INSTRUCTIONS FOR THE TASK.
Every line from the one with "camera: 10 degrees right, 5 degrees up" to the one with "(458, 327) = (579, 463): brown pan -> none", including those two, is to be copied exactly; all other lines of the entries below are left out.

TASK MATERIAL.
——

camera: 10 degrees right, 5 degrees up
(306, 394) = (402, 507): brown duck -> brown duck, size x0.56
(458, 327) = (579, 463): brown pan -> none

——

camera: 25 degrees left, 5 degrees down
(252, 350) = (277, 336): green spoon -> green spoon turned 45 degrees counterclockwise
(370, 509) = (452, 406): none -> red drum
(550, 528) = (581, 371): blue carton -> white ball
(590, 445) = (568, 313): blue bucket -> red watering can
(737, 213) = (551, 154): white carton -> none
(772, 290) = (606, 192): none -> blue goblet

——

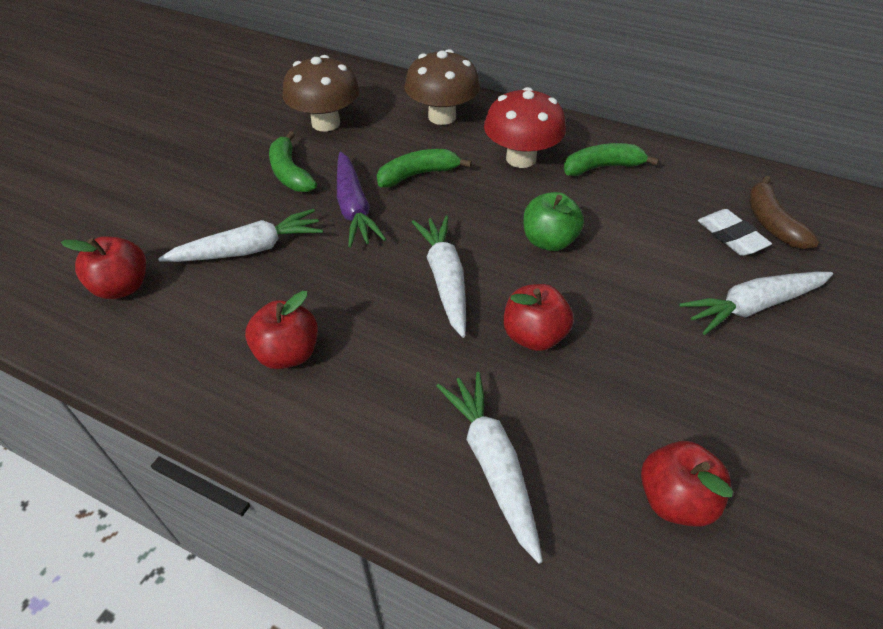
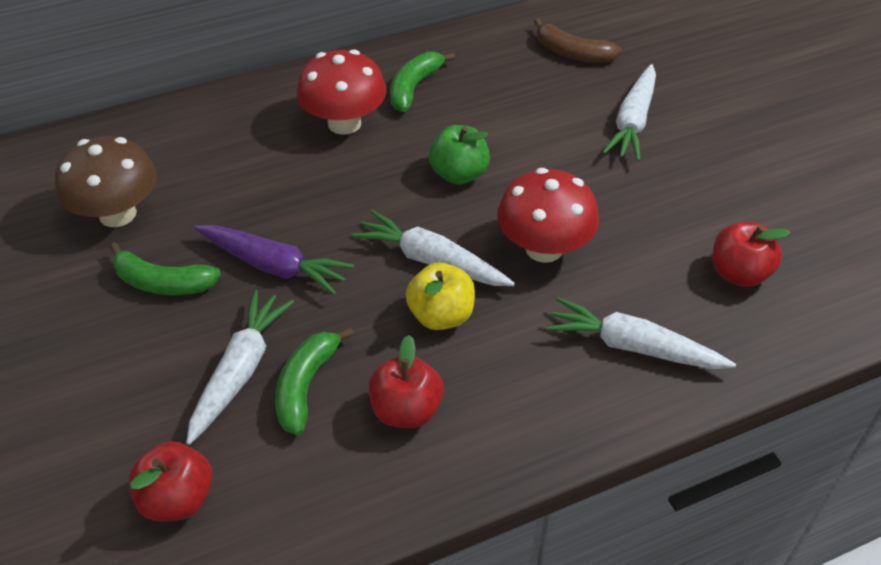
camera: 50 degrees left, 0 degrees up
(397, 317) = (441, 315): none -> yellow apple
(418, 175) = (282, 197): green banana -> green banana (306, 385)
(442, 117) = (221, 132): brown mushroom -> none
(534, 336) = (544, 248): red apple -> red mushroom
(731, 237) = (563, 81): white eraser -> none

——

RESULT FOR THIS TASK.
camera: 10 degrees right, 5 degrees up
(306, 394) = (402, 507): brown duck -> brown duck, size x0.56
(458, 327) = (579, 463): brown pan -> none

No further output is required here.